ASSIGNED TASK:
All of the data that follows should be written out exactly.

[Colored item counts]
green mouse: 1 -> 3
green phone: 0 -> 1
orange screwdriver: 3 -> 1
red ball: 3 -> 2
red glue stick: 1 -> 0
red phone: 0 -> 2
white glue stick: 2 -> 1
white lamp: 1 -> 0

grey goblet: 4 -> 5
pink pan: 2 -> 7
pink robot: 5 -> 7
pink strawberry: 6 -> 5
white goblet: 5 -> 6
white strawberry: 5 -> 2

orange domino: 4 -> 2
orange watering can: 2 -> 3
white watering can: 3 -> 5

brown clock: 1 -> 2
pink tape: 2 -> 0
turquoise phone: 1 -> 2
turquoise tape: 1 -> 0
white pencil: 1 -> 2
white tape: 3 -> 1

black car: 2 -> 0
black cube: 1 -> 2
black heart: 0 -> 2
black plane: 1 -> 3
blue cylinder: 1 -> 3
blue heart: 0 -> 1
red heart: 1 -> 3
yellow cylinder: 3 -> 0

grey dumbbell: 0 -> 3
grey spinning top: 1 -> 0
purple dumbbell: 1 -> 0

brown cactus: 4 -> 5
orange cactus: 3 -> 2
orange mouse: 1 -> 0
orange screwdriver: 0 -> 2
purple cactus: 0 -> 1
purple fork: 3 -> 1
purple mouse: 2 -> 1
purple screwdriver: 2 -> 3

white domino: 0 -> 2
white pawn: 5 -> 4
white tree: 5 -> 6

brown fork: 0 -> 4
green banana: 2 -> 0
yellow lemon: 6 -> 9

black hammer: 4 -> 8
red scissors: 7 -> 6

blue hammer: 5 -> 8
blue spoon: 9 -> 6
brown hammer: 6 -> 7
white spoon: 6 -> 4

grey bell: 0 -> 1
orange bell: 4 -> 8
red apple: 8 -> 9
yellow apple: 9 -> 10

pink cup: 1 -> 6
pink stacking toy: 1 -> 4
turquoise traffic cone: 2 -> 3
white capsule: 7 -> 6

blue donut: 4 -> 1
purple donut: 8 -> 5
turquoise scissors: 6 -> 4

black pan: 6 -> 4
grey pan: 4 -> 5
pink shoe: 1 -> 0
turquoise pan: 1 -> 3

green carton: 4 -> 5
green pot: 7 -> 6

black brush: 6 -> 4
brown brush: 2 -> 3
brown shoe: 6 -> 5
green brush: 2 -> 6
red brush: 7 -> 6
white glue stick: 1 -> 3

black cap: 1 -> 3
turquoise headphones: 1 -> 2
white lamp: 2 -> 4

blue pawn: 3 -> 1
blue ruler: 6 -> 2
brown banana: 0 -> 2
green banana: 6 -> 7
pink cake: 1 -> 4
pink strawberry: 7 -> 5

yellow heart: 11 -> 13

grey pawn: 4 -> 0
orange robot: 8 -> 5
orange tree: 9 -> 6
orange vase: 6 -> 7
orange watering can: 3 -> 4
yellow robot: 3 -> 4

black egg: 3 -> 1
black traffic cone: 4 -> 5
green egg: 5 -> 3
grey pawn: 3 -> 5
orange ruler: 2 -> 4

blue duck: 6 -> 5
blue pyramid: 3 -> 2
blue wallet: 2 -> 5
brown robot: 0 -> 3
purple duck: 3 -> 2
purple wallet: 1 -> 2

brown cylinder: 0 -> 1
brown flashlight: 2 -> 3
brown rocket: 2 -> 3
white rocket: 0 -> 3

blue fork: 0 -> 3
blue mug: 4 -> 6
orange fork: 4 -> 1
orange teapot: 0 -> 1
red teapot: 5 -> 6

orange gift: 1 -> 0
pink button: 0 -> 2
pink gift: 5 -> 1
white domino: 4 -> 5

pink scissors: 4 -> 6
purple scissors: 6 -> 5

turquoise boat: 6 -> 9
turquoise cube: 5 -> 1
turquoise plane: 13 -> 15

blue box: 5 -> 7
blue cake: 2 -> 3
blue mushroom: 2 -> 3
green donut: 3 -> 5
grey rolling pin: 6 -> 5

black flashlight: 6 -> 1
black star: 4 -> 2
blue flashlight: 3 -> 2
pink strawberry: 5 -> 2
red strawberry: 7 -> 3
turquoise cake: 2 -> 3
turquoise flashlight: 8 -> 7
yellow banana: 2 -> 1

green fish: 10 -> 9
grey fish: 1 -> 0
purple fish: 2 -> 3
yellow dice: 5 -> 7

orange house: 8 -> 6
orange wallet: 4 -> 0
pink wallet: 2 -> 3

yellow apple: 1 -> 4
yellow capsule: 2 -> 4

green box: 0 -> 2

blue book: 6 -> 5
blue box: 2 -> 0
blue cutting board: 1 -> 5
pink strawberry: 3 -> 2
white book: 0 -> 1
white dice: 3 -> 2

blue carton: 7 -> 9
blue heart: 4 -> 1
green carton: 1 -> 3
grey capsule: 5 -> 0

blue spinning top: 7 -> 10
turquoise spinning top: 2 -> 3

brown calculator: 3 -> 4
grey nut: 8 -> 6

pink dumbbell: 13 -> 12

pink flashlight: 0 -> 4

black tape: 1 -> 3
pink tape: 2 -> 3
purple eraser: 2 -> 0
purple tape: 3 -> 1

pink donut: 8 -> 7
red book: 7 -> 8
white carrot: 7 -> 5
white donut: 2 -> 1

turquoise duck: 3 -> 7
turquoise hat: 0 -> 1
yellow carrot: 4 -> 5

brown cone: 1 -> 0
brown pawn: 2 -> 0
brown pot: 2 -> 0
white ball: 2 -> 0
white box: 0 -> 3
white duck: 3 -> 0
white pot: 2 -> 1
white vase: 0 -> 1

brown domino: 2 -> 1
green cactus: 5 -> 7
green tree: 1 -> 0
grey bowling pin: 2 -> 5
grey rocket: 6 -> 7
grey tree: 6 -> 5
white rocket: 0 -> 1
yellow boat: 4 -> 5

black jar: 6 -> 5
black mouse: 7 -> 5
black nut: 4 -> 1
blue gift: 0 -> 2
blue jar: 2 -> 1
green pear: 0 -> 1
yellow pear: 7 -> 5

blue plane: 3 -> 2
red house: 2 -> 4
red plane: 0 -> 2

SOLUTION TO THIS EXERCISE:
green mouse: 1 -> 3
green phone: 0 -> 1
orange screwdriver: 3 -> 1
red ball: 3 -> 2
red glue stick: 1 -> 0
red phone: 0 -> 2
white glue stick: 2 -> 1
white lamp: 1 -> 0

grey goblet: 4 -> 5
pink pan: 2 -> 7
pink robot: 5 -> 7
pink strawberry: 6 -> 5
white goblet: 5 -> 6
white strawberry: 5 -> 2

orange domino: 4 -> 2
orange watering can: 2 -> 3
white watering can: 3 -> 5

brown clock: 1 -> 2
pink tape: 2 -> 0
turquoise phone: 1 -> 2
turquoise tape: 1 -> 0
white pencil: 1 -> 2
white tape: 3 -> 1

black car: 2 -> 0
black cube: 1 -> 2
black heart: 0 -> 2
black plane: 1 -> 3
blue cylinder: 1 -> 3
blue heart: 0 -> 1
red heart: 1 -> 3
yellow cylinder: 3 -> 0

grey dumbbell: 0 -> 3
grey spinning top: 1 -> 0
purple dumbbell: 1 -> 0

brown cactus: 4 -> 5
orange cactus: 3 -> 2
orange mouse: 1 -> 0
orange screwdriver: 0 -> 2
purple cactus: 0 -> 1
purple fork: 3 -> 1
purple mouse: 2 -> 1
purple screwdriver: 2 -> 3

white domino: 0 -> 2
white pawn: 5 -> 4
white tree: 5 -> 6

brown fork: 0 -> 4
green banana: 2 -> 0
yellow lemon: 6 -> 9

black hammer: 4 -> 8
red scissors: 7 -> 6

blue hammer: 5 -> 8
blue spoon: 9 -> 6
brown hammer: 6 -> 7
white spoon: 6 -> 4

grey bell: 0 -> 1
orange bell: 4 -> 8
red apple: 8 -> 9
yellow apple: 9 -> 10

pink cup: 1 -> 6
pink stacking toy: 1 -> 4
turquoise traffic cone: 2 -> 3
white capsule: 7 -> 6

blue donut: 4 -> 1
purple donut: 8 -> 5
turquoise scissors: 6 -> 4

black pan: 6 -> 4
grey pan: 4 -> 5
pink shoe: 1 -> 0
turquoise pan: 1 -> 3

green carton: 4 -> 5
green pot: 7 -> 6

black brush: 6 -> 4
brown brush: 2 -> 3
brown shoe: 6 -> 5
green brush: 2 -> 6
red brush: 7 -> 6
white glue stick: 1 -> 3

black cap: 1 -> 3
turquoise headphones: 1 -> 2
white lamp: 2 -> 4

blue pawn: 3 -> 1
blue ruler: 6 -> 2
brown banana: 0 -> 2
green banana: 6 -> 7
pink cake: 1 -> 4
pink strawberry: 7 -> 5

yellow heart: 11 -> 13

grey pawn: 4 -> 0
orange robot: 8 -> 5
orange tree: 9 -> 6
orange vase: 6 -> 7
orange watering can: 3 -> 4
yellow robot: 3 -> 4

black egg: 3 -> 1
black traffic cone: 4 -> 5
green egg: 5 -> 3
grey pawn: 3 -> 5
orange ruler: 2 -> 4

blue duck: 6 -> 5
blue pyramid: 3 -> 2
blue wallet: 2 -> 5
brown robot: 0 -> 3
purple duck: 3 -> 2
purple wallet: 1 -> 2

brown cylinder: 0 -> 1
brown flashlight: 2 -> 3
brown rocket: 2 -> 3
white rocket: 0 -> 3

blue fork: 0 -> 3
blue mug: 4 -> 6
orange fork: 4 -> 1
orange teapot: 0 -> 1
red teapot: 5 -> 6

orange gift: 1 -> 0
pink button: 0 -> 2
pink gift: 5 -> 1
white domino: 4 -> 5

pink scissors: 4 -> 6
purple scissors: 6 -> 5

turquoise boat: 6 -> 9
turquoise cube: 5 -> 1
turquoise plane: 13 -> 15

blue box: 5 -> 7
blue cake: 2 -> 3
blue mushroom: 2 -> 3
green donut: 3 -> 5
grey rolling pin: 6 -> 5

black flashlight: 6 -> 1
black star: 4 -> 2
blue flashlight: 3 -> 2
pink strawberry: 5 -> 2
red strawberry: 7 -> 3
turquoise cake: 2 -> 3
turquoise flashlight: 8 -> 7
yellow banana: 2 -> 1

green fish: 10 -> 9
grey fish: 1 -> 0
purple fish: 2 -> 3
yellow dice: 5 -> 7

orange house: 8 -> 6
orange wallet: 4 -> 0
pink wallet: 2 -> 3

yellow apple: 1 -> 4
yellow capsule: 2 -> 4

green box: 0 -> 2

blue book: 6 -> 5
blue box: 2 -> 0
blue cutting board: 1 -> 5
pink strawberry: 3 -> 2
white book: 0 -> 1
white dice: 3 -> 2

blue carton: 7 -> 9
blue heart: 4 -> 1
green carton: 1 -> 3
grey capsule: 5 -> 0

blue spinning top: 7 -> 10
turquoise spinning top: 2 -> 3

brown calculator: 3 -> 4
grey nut: 8 -> 6

pink dumbbell: 13 -> 12

pink flashlight: 0 -> 4

black tape: 1 -> 3
pink tape: 2 -> 3
purple eraser: 2 -> 0
purple tape: 3 -> 1

pink donut: 8 -> 7
red book: 7 -> 8
white carrot: 7 -> 5
white donut: 2 -> 1

turquoise duck: 3 -> 7
turquoise hat: 0 -> 1
yellow carrot: 4 -> 5

brown cone: 1 -> 0
brown pawn: 2 -> 0
brown pot: 2 -> 0
white ball: 2 -> 0
white box: 0 -> 3
white duck: 3 -> 0
white pot: 2 -> 1
white vase: 0 -> 1

brown domino: 2 -> 1
green cactus: 5 -> 7
green tree: 1 -> 0
grey bowling pin: 2 -> 5
grey rocket: 6 -> 7
grey tree: 6 -> 5
white rocket: 0 -> 1
yellow boat: 4 -> 5

black jar: 6 -> 5
black mouse: 7 -> 5
black nut: 4 -> 1
blue gift: 0 -> 2
blue jar: 2 -> 1
green pear: 0 -> 1
yellow pear: 7 -> 5

blue plane: 3 -> 2
red house: 2 -> 4
red plane: 0 -> 2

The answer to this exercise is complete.